Task description:
Leaving out the pictures, print exactly the lines from the one holding "none -> turquoise rocket [317,89,360,156]" to the last line of the entries below, both included, and nothing more.

Dataset content:
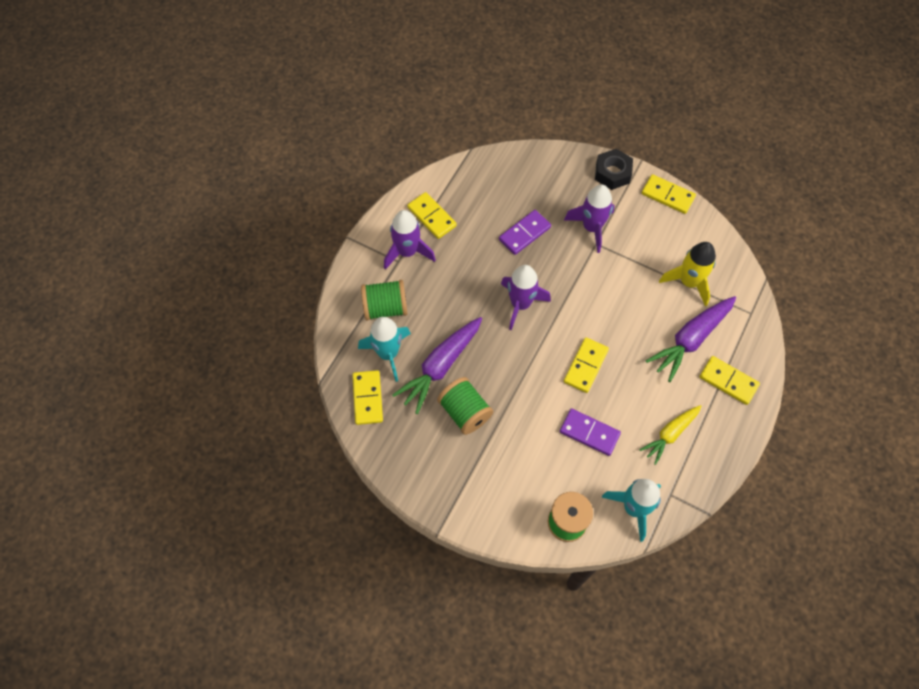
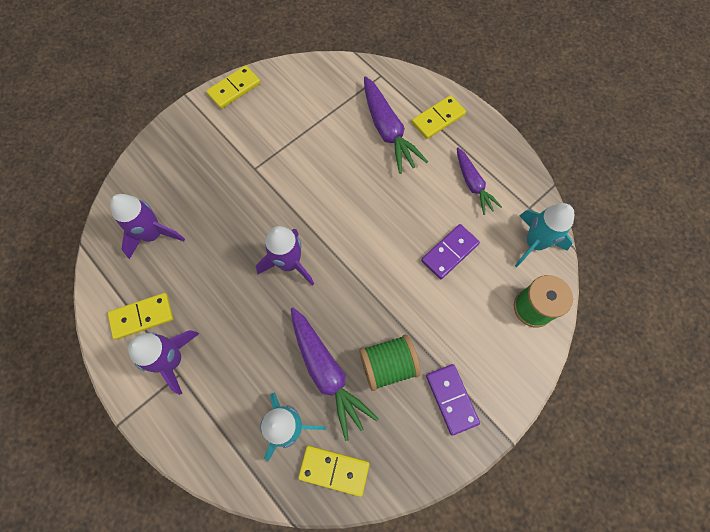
camera: 70 degrees left, 5 degrees up
green spool [361,280,408,320] -> none
purple domino [499,210,551,255] -> purple domino moved to [426,364,480,435]
purple rocket [564,185,615,253] -> purple rocket moved to [110,194,185,259]
yellow domino [564,337,609,393] -> none
black nut [595,149,633,190] -> none
yellow carrot [639,405,702,465] -> purple carrot [457,147,502,215]
yellow rocket [659,242,716,306] -> none

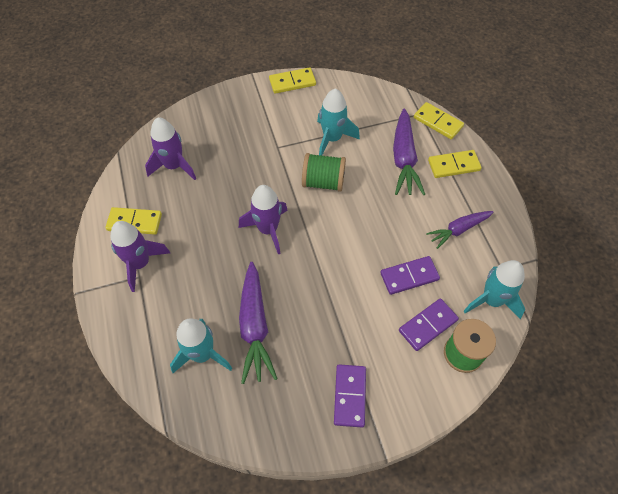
camera: 25 degrees right, 10 degrees down
yellow domino [298,446,369,497] -> yellow domino moved to [414,102,464,139]
green spool [359,335,421,391] -> green spool moved to [302,153,346,192]
purple carrot [457,147,502,215] -> purple carrot turned 60 degrees clockwise [426,211,493,249]
none -> turquoise rocket [317,89,360,156]
none -> purple domino [399,298,459,351]

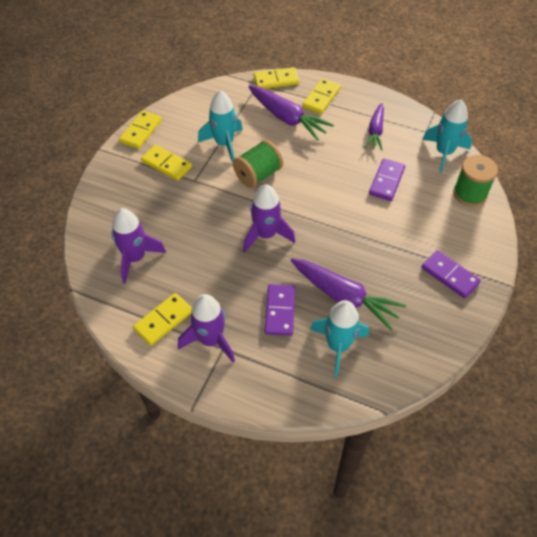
camera: 50 degrees left, 5 degrees down
purple domino [399,298,459,351] -> purple domino moved to [265,284,295,336]
none -> yellow domino [141,145,192,181]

Exercise answer:
none -> turquoise rocket [317,89,360,156]
none -> purple domino [399,298,459,351]

camera: 50 degrees left, 5 degrees down
purple domino [399,298,459,351] -> purple domino moved to [265,284,295,336]
none -> yellow domino [141,145,192,181]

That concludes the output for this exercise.